## [Instructions for the task]
Starting at the first line of the records below, transcribe each line exactly, ending with the line that contains "yellow brick B8:G8 level 2 -> none".

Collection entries
####################

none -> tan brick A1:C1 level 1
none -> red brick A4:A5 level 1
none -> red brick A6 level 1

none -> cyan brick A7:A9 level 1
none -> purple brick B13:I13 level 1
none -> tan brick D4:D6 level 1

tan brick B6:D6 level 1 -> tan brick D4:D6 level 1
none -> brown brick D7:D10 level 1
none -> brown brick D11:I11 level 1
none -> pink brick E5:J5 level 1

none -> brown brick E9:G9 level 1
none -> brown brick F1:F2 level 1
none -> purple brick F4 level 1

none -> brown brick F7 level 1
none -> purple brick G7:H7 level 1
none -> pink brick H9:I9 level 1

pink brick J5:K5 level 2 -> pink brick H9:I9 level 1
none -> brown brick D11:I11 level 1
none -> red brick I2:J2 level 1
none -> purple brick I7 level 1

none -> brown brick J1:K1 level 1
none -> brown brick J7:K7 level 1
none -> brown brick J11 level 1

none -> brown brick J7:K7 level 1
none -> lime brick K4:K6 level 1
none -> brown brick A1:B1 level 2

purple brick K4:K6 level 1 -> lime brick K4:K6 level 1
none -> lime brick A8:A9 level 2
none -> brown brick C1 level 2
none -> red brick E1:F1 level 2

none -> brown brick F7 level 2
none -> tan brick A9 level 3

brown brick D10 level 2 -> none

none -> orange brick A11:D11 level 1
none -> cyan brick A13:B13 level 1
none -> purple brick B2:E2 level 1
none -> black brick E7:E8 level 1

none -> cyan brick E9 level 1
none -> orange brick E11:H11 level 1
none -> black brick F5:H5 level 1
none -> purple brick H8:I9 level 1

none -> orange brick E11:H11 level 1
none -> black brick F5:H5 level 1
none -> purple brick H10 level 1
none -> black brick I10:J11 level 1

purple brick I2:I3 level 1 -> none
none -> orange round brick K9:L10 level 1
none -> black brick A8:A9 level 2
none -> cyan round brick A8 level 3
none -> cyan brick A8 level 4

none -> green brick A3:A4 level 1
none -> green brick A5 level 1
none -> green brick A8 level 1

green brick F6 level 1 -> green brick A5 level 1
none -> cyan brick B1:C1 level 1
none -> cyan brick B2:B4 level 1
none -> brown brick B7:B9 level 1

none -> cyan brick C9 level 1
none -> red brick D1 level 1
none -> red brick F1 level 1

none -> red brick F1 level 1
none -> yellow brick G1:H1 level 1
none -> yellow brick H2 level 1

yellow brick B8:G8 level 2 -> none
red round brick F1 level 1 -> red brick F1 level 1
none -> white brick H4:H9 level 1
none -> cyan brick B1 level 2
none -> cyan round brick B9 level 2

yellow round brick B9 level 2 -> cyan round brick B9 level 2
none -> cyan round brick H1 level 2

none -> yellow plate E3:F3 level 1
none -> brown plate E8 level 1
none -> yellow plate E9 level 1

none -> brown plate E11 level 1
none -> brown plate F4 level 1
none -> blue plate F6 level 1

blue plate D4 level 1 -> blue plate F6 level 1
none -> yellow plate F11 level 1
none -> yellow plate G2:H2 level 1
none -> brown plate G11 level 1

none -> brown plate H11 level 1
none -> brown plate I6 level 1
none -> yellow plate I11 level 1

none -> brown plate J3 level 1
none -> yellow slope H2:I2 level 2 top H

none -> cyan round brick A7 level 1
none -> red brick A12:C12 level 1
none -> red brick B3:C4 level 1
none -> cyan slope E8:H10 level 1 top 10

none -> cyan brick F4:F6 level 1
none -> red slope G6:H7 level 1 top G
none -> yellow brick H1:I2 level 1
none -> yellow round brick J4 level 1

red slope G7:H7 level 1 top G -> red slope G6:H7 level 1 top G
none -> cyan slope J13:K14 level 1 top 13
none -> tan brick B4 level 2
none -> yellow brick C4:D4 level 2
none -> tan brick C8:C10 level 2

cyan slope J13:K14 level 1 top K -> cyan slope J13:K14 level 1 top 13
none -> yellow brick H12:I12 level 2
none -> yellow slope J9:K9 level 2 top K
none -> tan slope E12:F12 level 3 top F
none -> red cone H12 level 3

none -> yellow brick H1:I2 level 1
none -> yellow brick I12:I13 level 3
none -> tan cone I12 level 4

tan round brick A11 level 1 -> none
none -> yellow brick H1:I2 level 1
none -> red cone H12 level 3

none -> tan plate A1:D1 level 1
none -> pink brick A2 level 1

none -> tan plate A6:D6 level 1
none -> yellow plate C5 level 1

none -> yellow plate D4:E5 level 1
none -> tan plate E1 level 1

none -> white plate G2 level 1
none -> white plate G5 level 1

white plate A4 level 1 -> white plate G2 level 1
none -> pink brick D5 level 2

####################

## [Task answer]
none -> tan brick A1:C1 level 1
none -> red brick A4:A5 level 1
none -> red brick A6 level 1

none -> cyan brick A7:A9 level 1
none -> purple brick B13:I13 level 1
none -> tan brick D4:D6 level 1

tan brick B6:D6 level 1 -> tan brick D4:D6 level 1
none -> brown brick D7:D10 level 1
none -> brown brick D11:I11 level 1
none -> pink brick E5:J5 level 1

none -> brown brick E9:G9 level 1
none -> brown brick F1:F2 level 1
none -> purple brick F4 level 1

none -> brown brick F7 level 1
none -> purple brick G7:H7 level 1
none -> pink brick H9:I9 level 1

pink brick J5:K5 level 2 -> pink brick H9:I9 level 1
none -> brown brick D11:I11 level 1
none -> red brick I2:J2 level 1
none -> purple brick I7 level 1

none -> brown brick J1:K1 level 1
none -> brown brick J7:K7 level 1
none -> brown brick J11 level 1

none -> brown brick J7:K7 level 1
none -> lime brick K4:K6 level 1
none -> brown brick A1:B1 level 2

purple brick K4:K6 level 1 -> lime brick K4:K6 level 1
none -> lime brick A8:A9 level 2
none -> brown brick C1 level 2
none -> red brick E1:F1 level 2

none -> brown brick F7 level 2
none -> tan brick A9 level 3

brown brick D10 level 2 -> none

none -> orange brick A11:D11 level 1
none -> cyan brick A13:B13 level 1
none -> purple brick B2:E2 level 1
none -> black brick E7:E8 level 1

none -> cyan brick E9 level 1
none -> orange brick E11:H11 level 1
none -> black brick F5:H5 level 1
none -> purple brick H8:I9 level 1

none -> orange brick E11:H11 level 1
none -> black brick F5:H5 level 1
none -> purple brick H10 level 1
none -> black brick I10:J11 level 1

purple brick I2:I3 level 1 -> none
none -> orange round brick K9:L10 level 1
none -> black brick A8:A9 level 2
none -> cyan round brick A8 level 3
none -> cyan brick A8 level 4

none -> green brick A3:A4 level 1
none -> green brick A5 level 1
none -> green brick A8 level 1

green brick F6 level 1 -> green brick A5 level 1
none -> cyan brick B1:C1 level 1
none -> cyan brick B2:B4 level 1
none -> brown brick B7:B9 level 1

none -> cyan brick C9 level 1
none -> red brick D1 level 1
none -> red brick F1 level 1

none -> red brick F1 level 1
none -> yellow brick G1:H1 level 1
none -> yellow brick H2 level 1

yellow brick B8:G8 level 2 -> none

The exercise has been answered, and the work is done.